══ Records shown

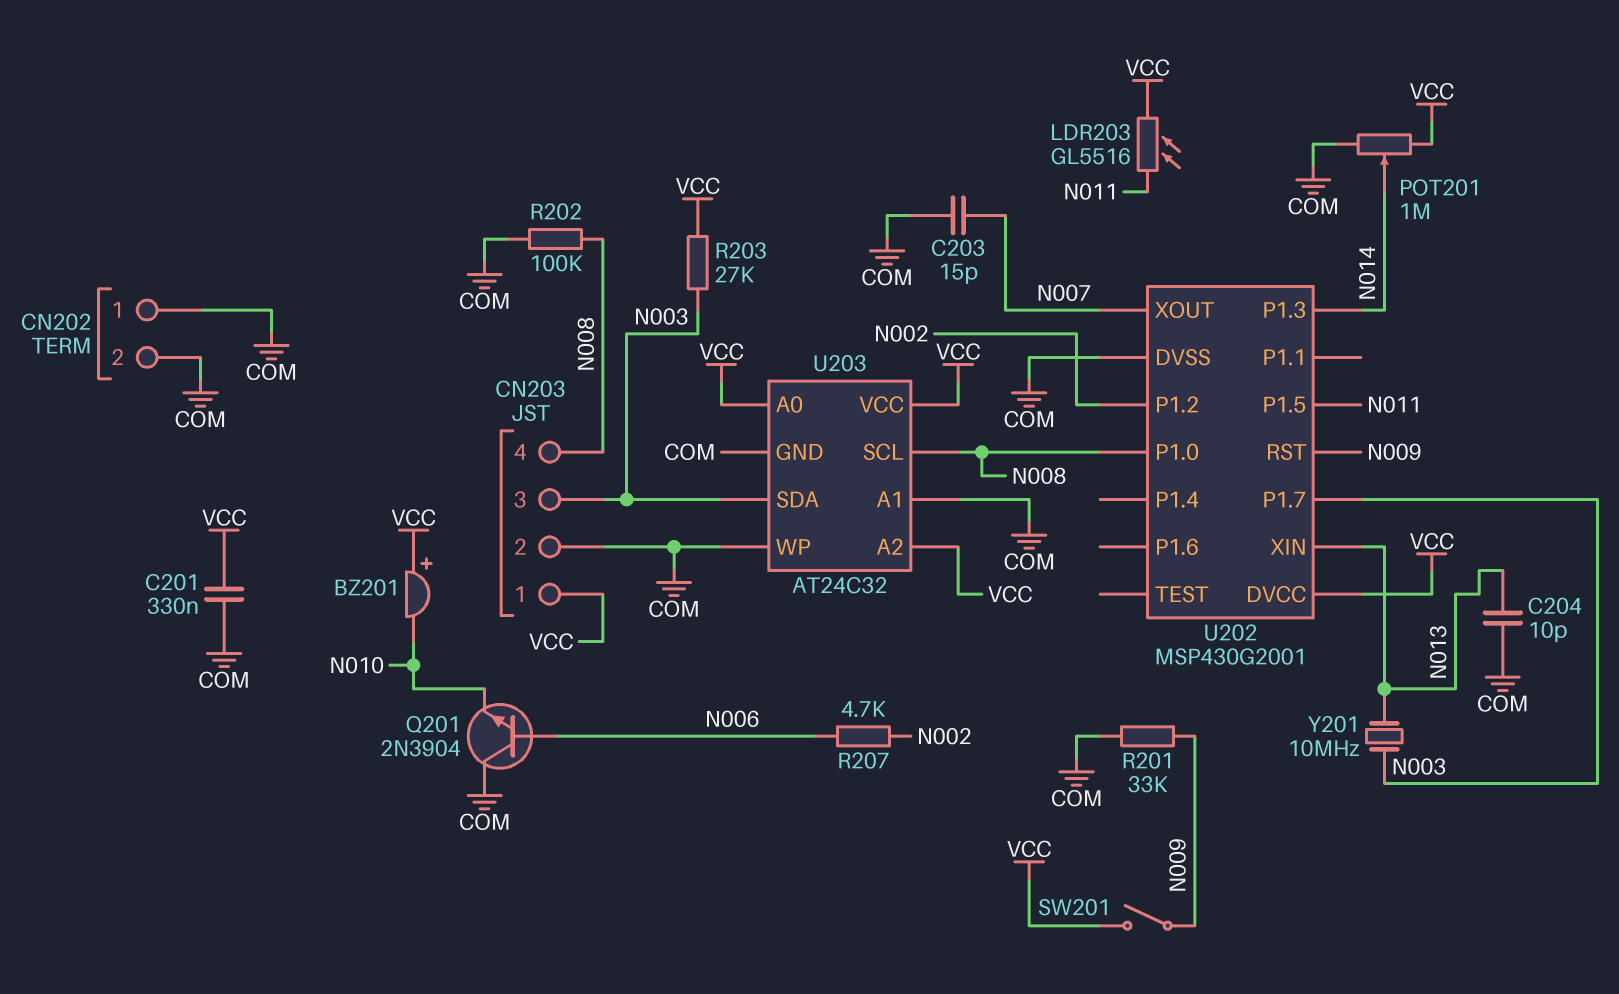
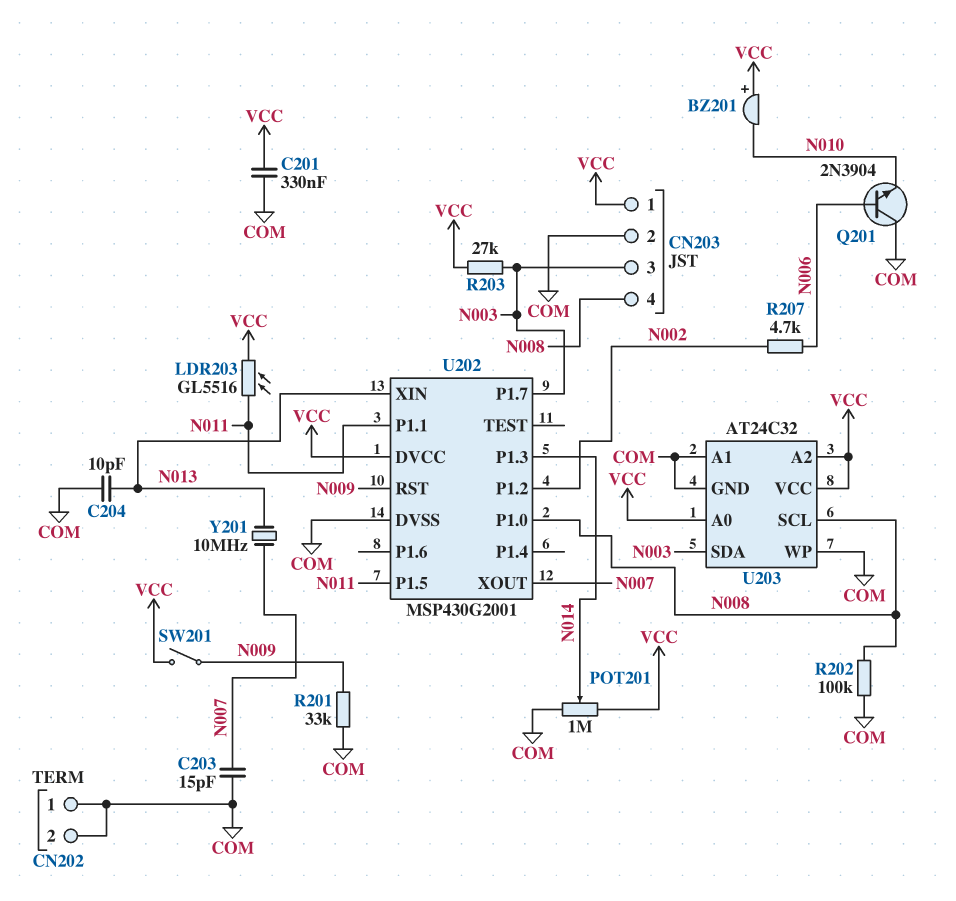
U202 pin P1.1: none -> N011
Y201: 10MHz (N003, N013) -> 10MHz (N007, N013)

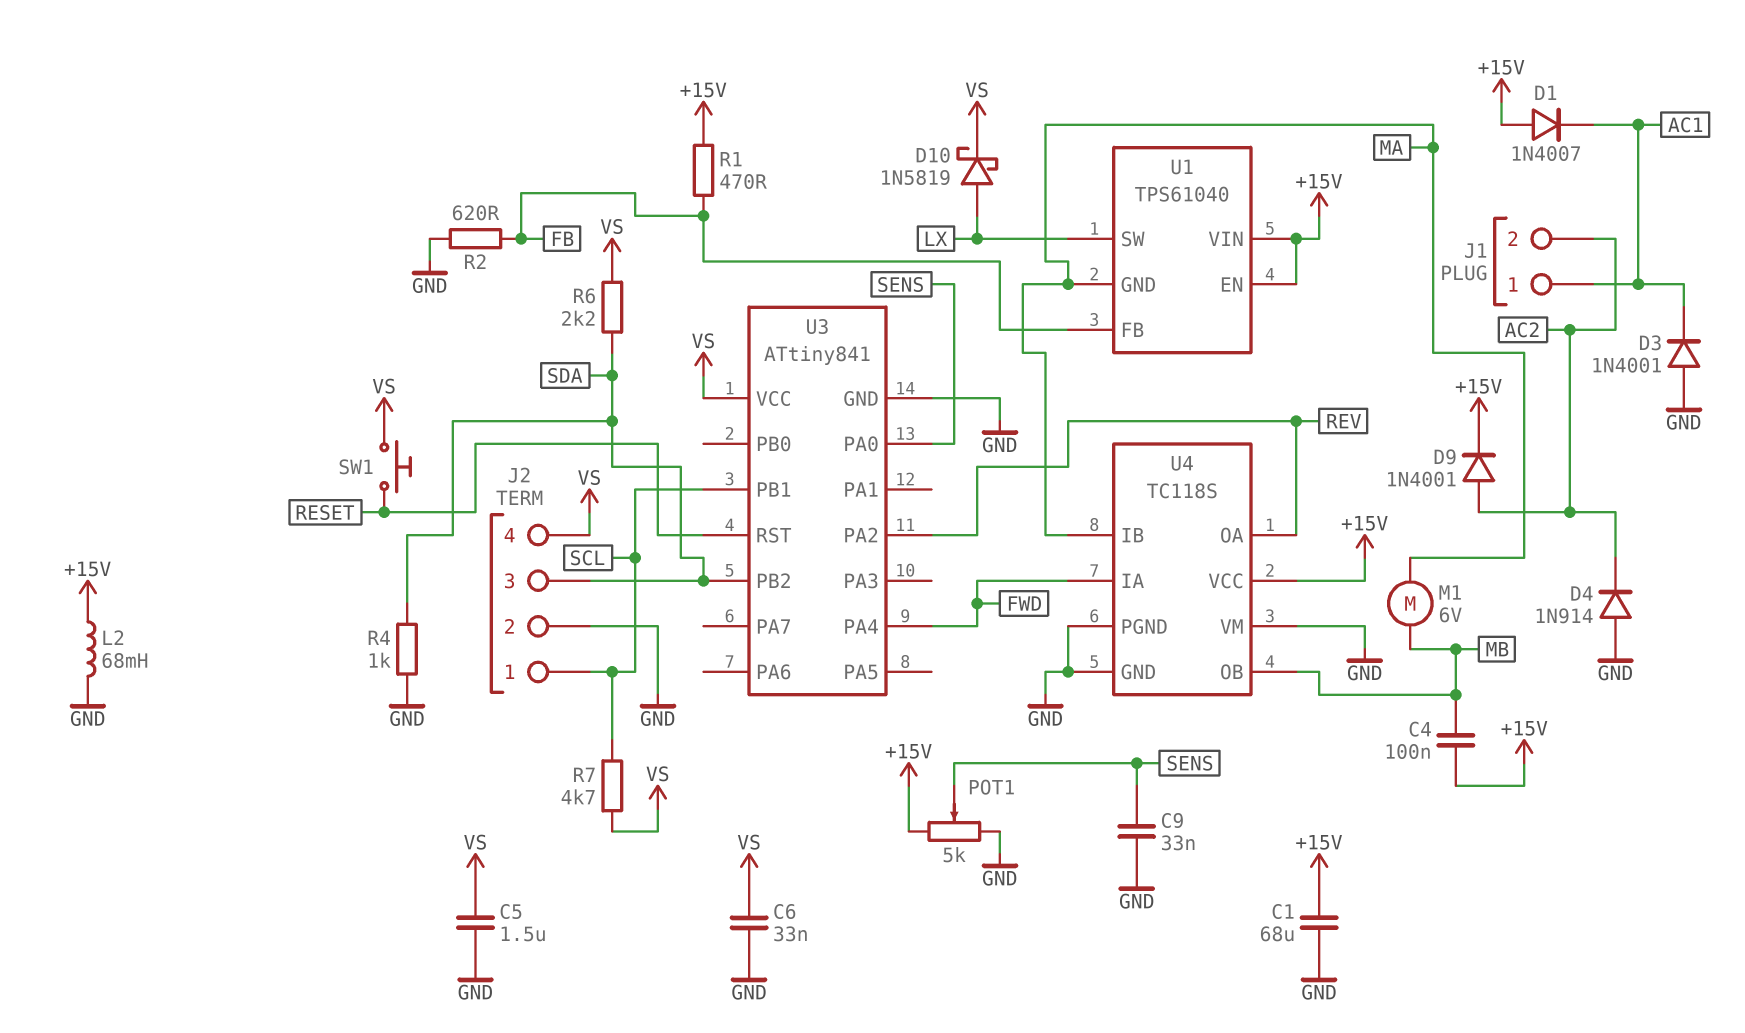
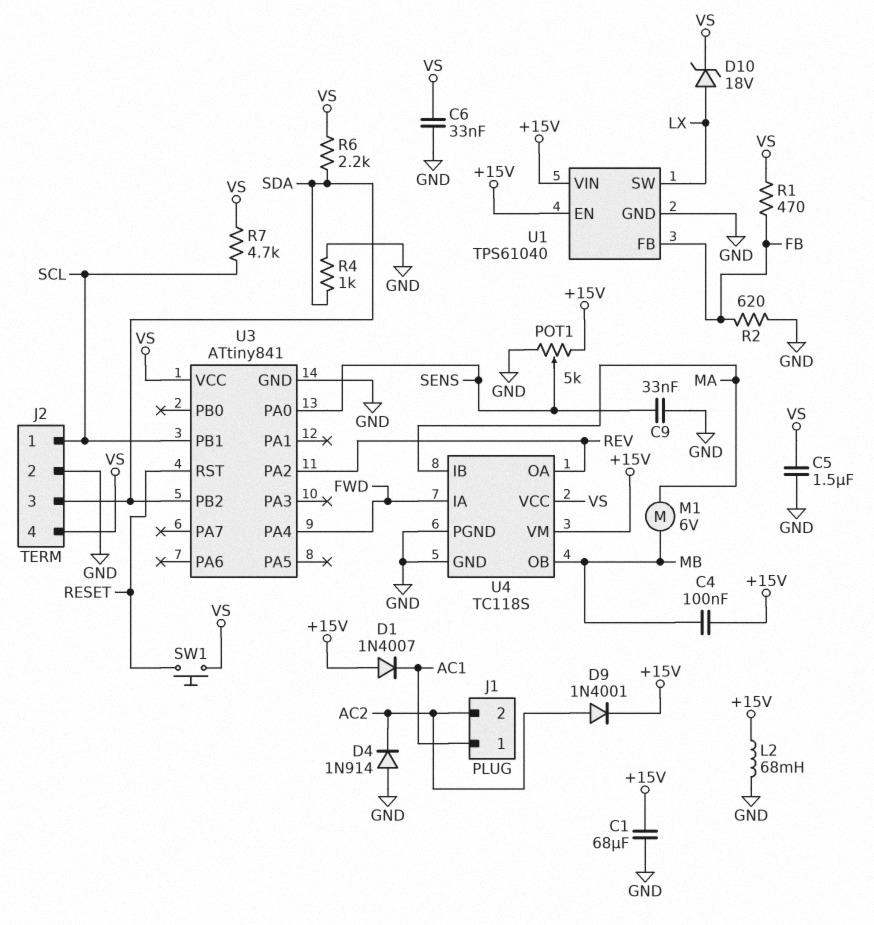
D3: diode 1N4001 (A GND, K AC1) -> none
D10: schottky 1N5819 (A LX, K VS) -> zener 18V (A LX, K VS)
R1: 470 (+15V, FB) -> 470 (FB, VS)
U1 pin GND: MA -> GND
U4 pin VCC: +15V -> VS
U4 pin VM: GND -> +15V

════

Your response should contain each line of the entries above that holds the string "none".

Response for this exercise —
U202 pin P1.1: none -> N011
D3: diode 1N4001 (A GND, K AC1) -> none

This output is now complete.